MATERIAL PROVIDED |

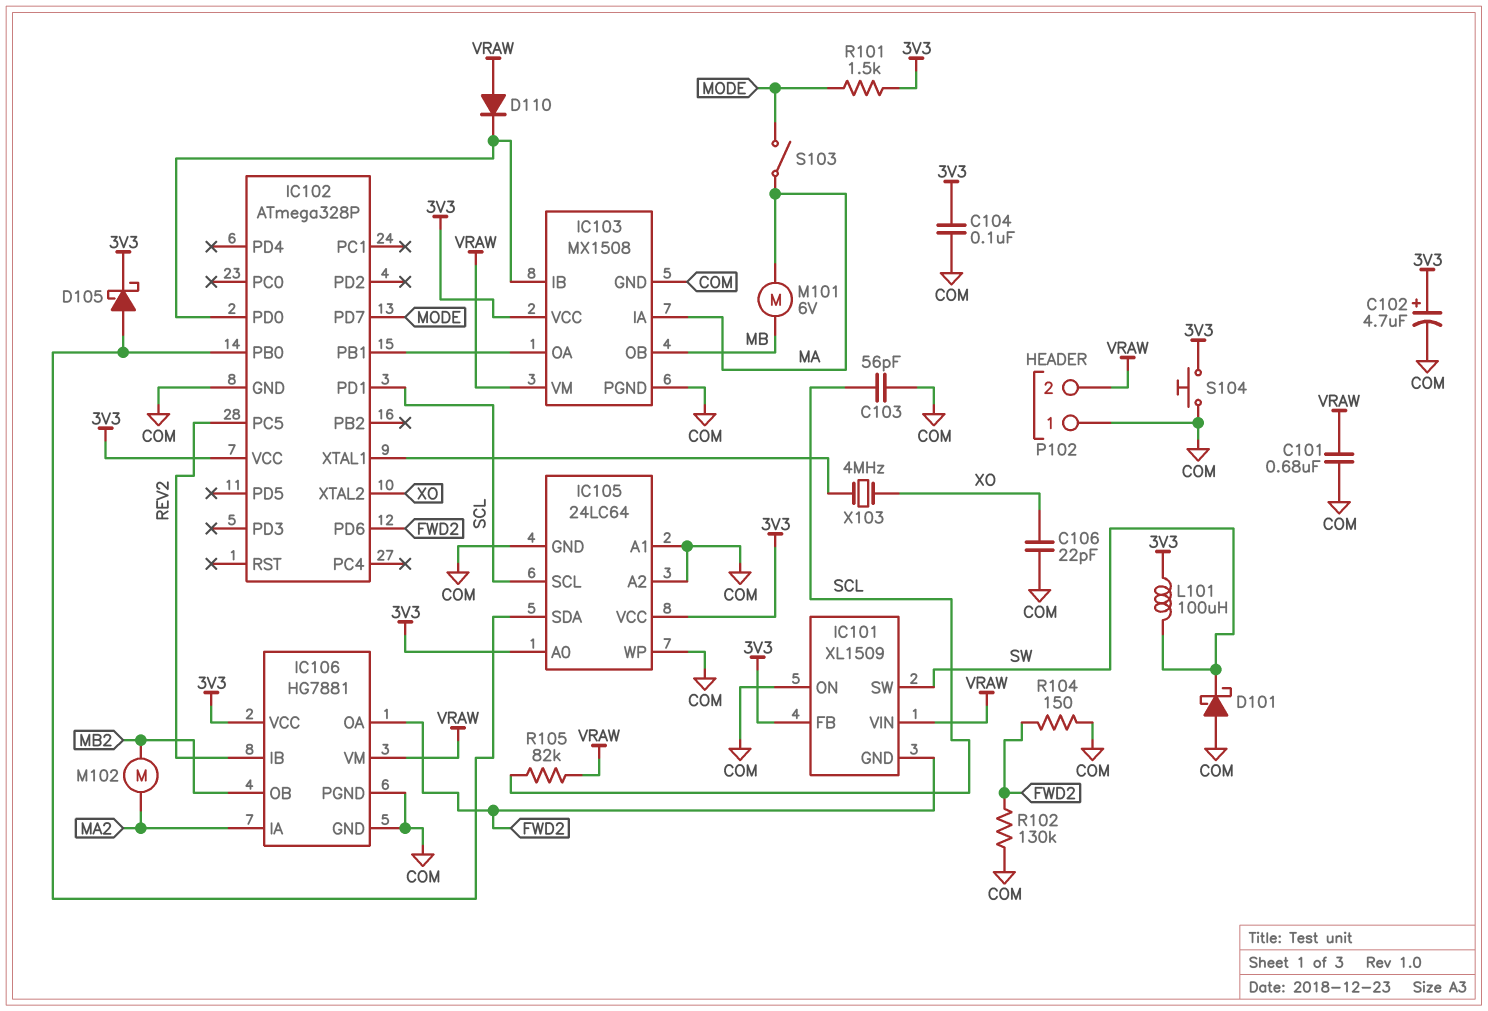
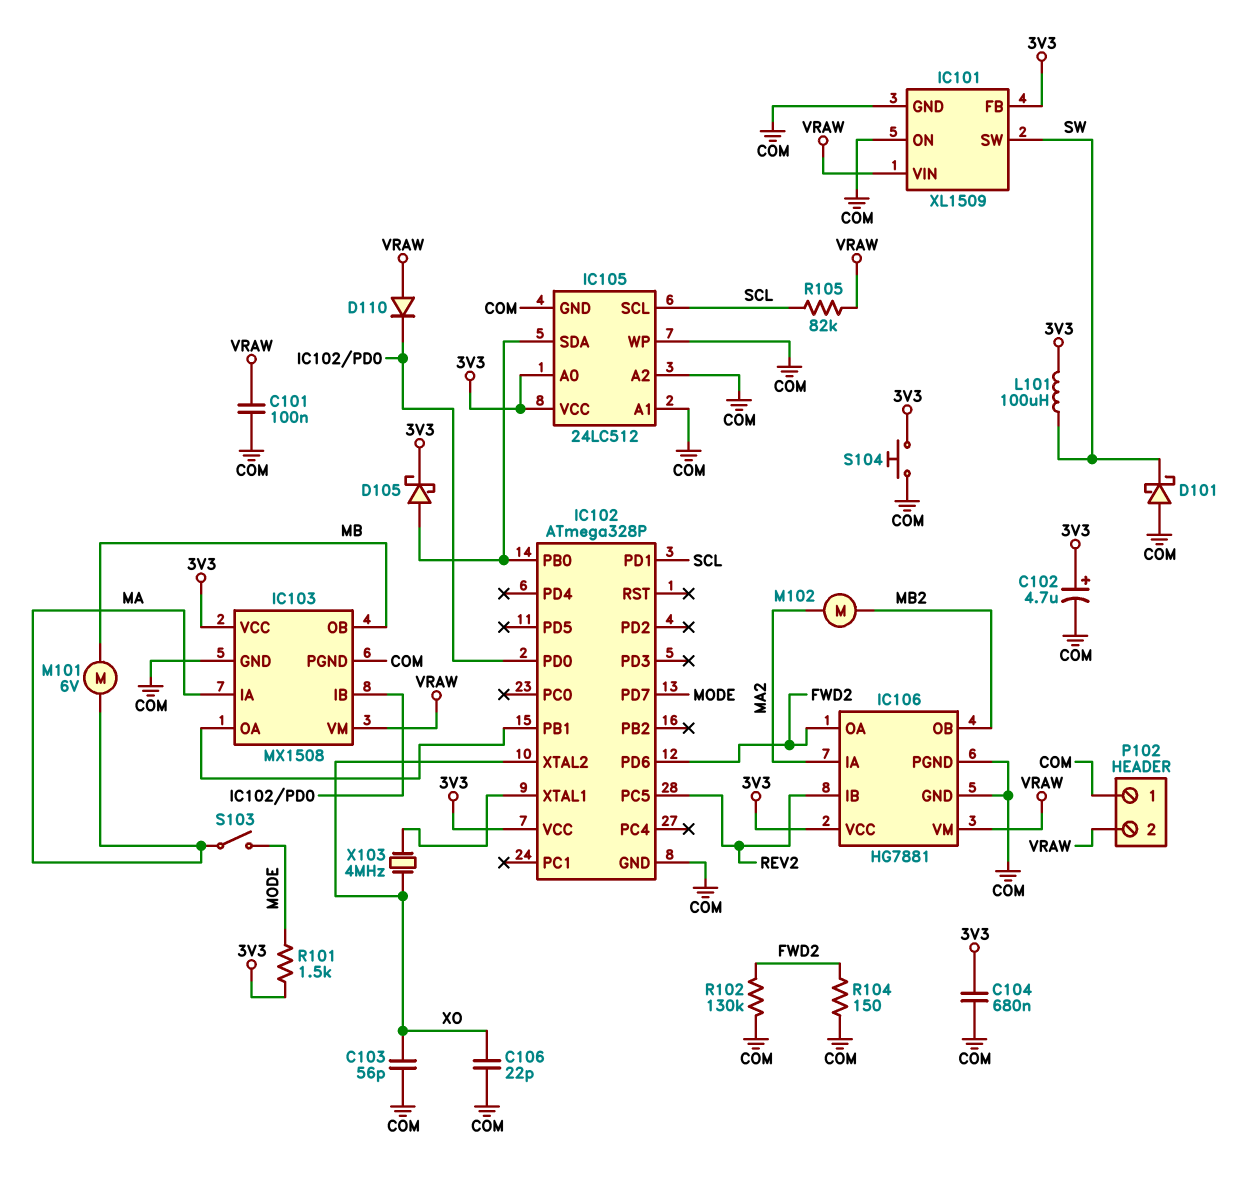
C101: 680nF (COM, VRAW) -> 100nF (COM, VRAW)
C103: 56pF (COM, SCL) -> 56pF (COM, XO)
C104: 100nF (3V3, COM) -> 680nF (3V3, COM)
IC101 pin GND: FWD2 -> COM
IC105: 24LC64 -> 24LC512

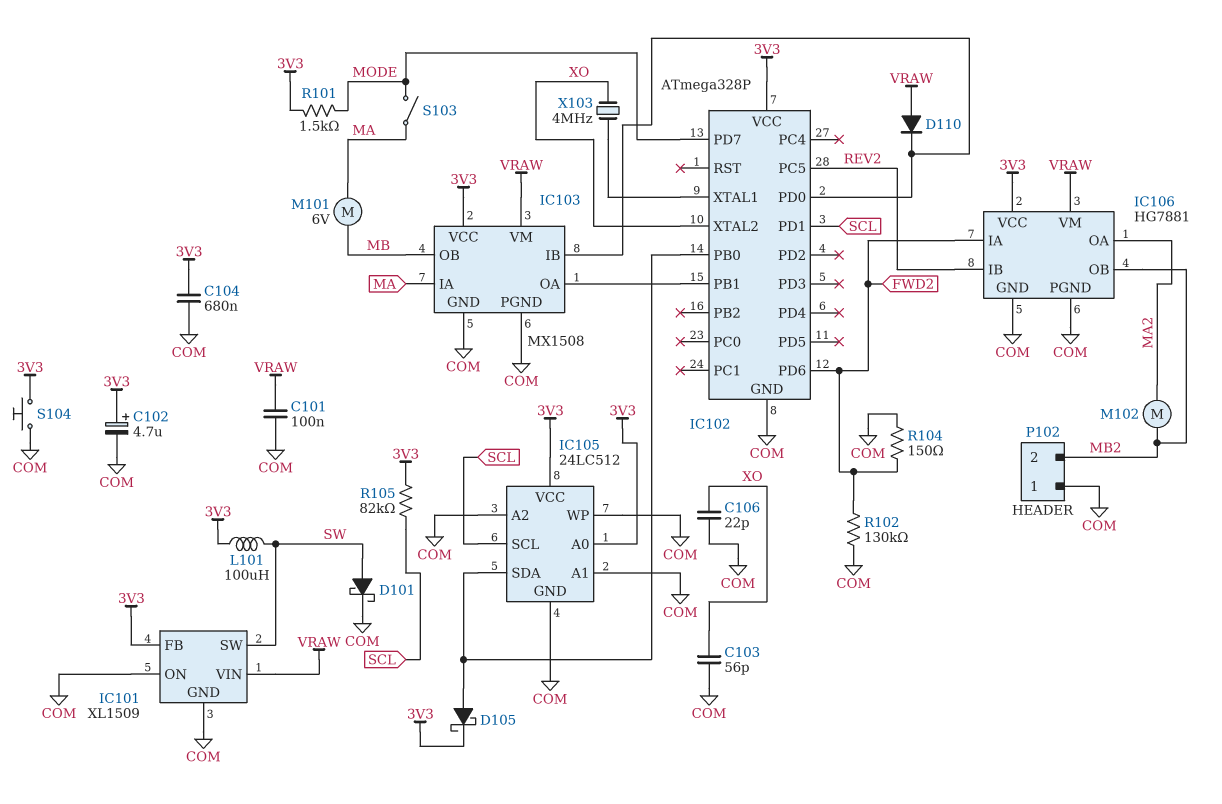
D101: schottky (A COM, K SW) -> schottky (A SW, K COM)
IC106 pin IA: MA2 -> FWD2
IC106 pin OA: FWD2 -> MA2
P102 pin 2: VRAW -> MB2
R105: 82k (SCL, VRAW) -> 82k (3V3, SCL)

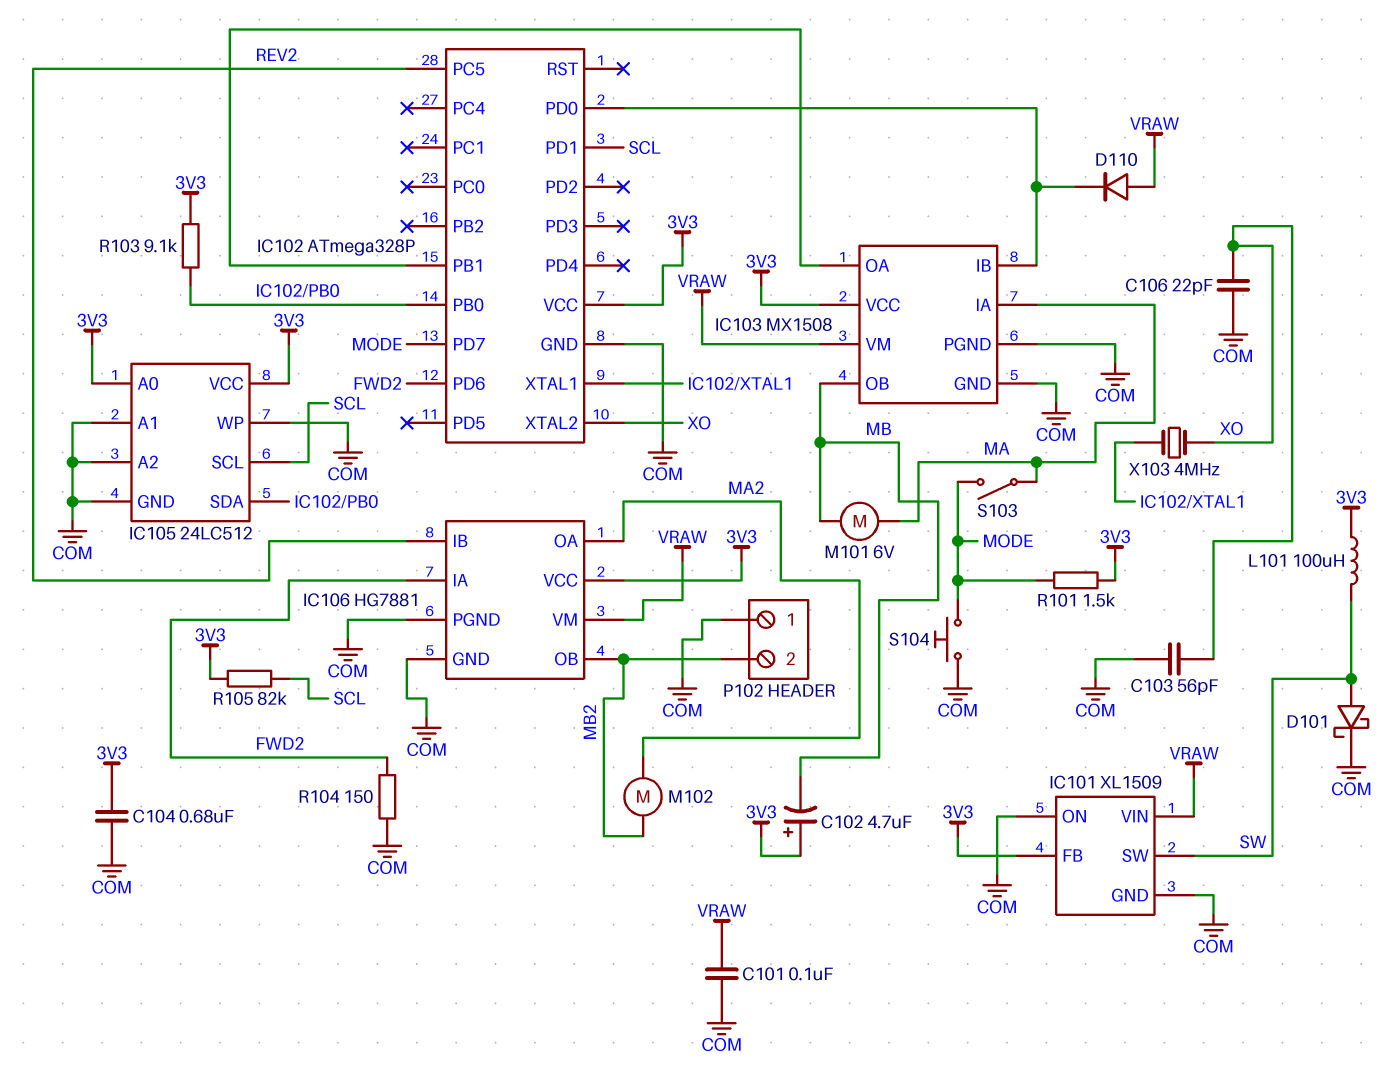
C102: 4.7uF (plus 3V3, minus COM) -> 4.7uF (plus 3V3, minus MB)
D105: schottky (A IC102/PB0, K 3V3) -> none
R102: 130k (COM, FWD2) -> none
R103: none -> 9.1k (3V3, IC102/PB0)
S104: button (3V3, COM) -> button (COM, MODE)

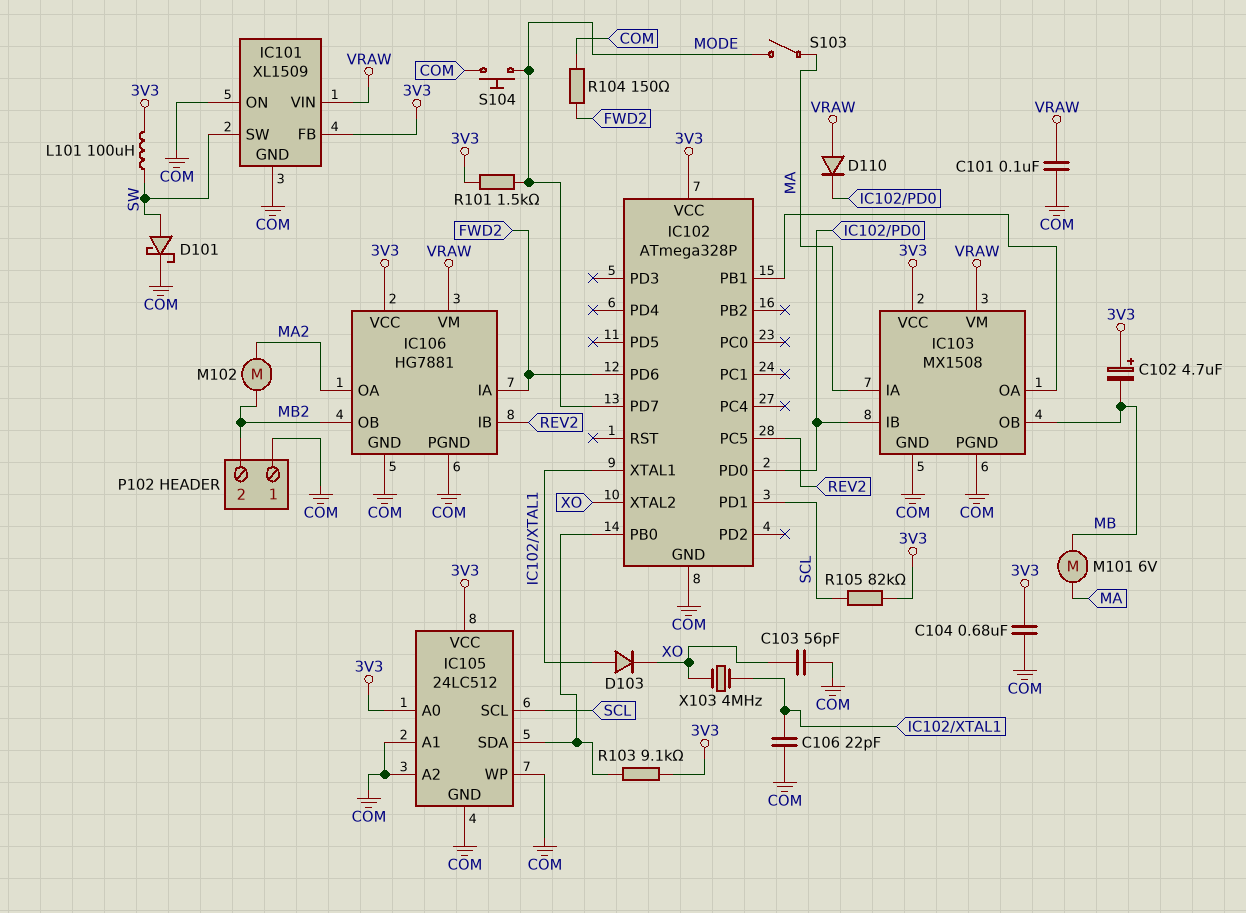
C106: 22pF (COM, XO) -> 22pF (COM, IC102/XTAL1)
D103: none -> diode (A IC102/XTAL1, K XO)

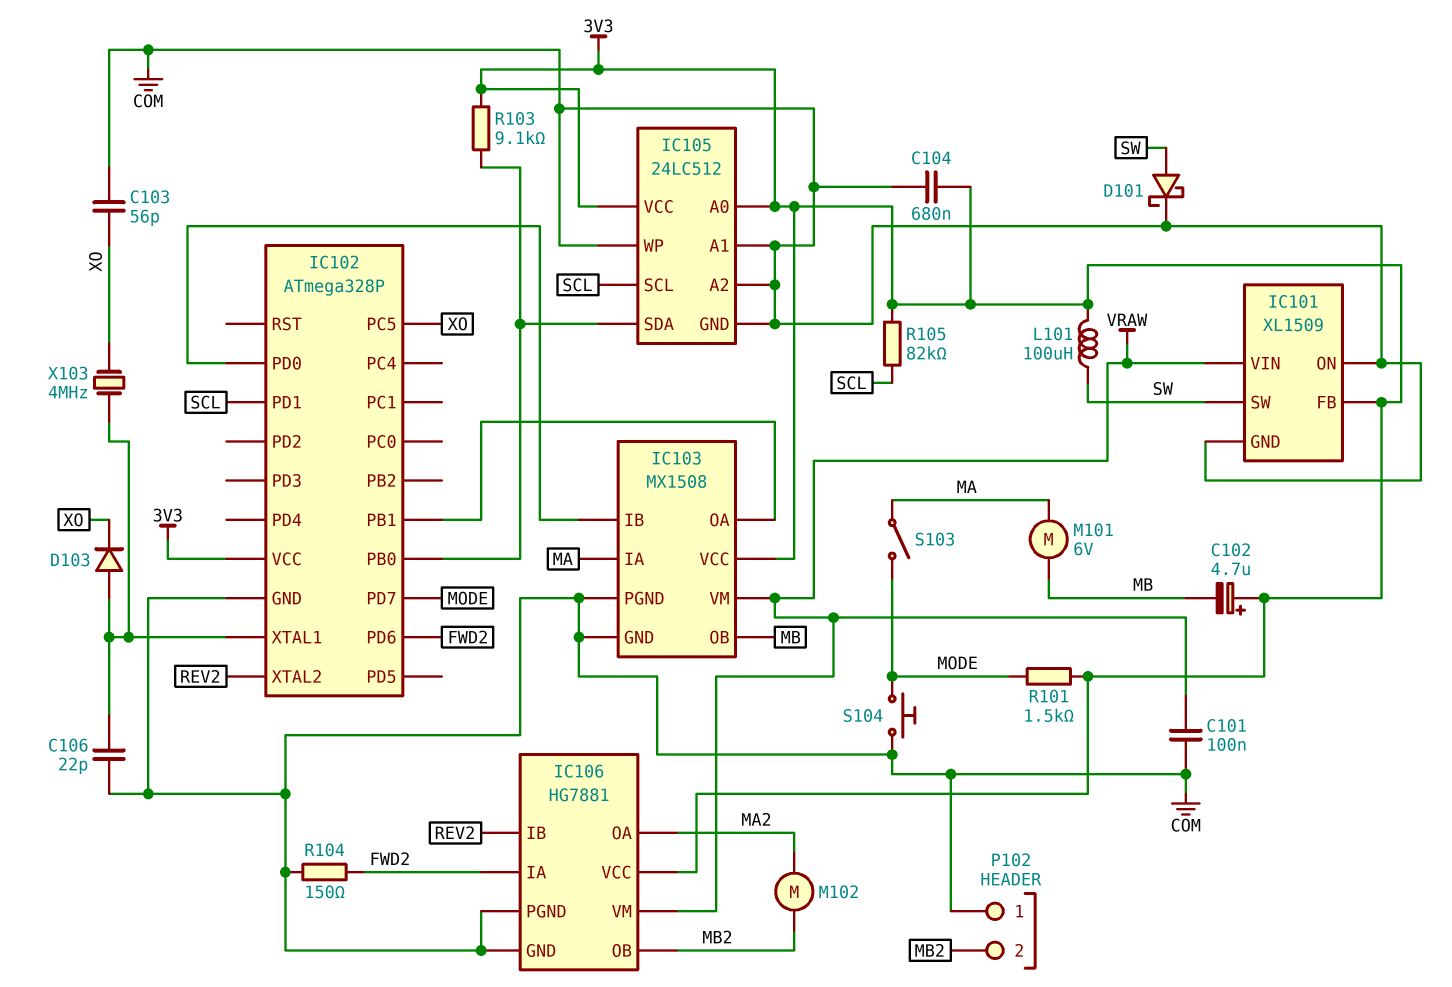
D110: diode (A VRAW, K IC102/PD0) -> none
IC102 pin PC5: REV2 -> XO
IC102 pin XTAL2: XO -> REV2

YOUR TASK | Your answer must be an exact copy of the lines from the start of the entries through the line with "R105: 82k (SCL, VRAW) -> 82k (3V3, SCL)", with no pictures.

RESPONSE TO THIS TASK |
C101: 680nF (COM, VRAW) -> 100nF (COM, VRAW)
C103: 56pF (COM, SCL) -> 56pF (COM, XO)
C104: 100nF (3V3, COM) -> 680nF (3V3, COM)
IC101 pin GND: FWD2 -> COM
IC105: 24LC64 -> 24LC512

D101: schottky (A COM, K SW) -> schottky (A SW, K COM)
IC106 pin IA: MA2 -> FWD2
IC106 pin OA: FWD2 -> MA2
P102 pin 2: VRAW -> MB2
R105: 82k (SCL, VRAW) -> 82k (3V3, SCL)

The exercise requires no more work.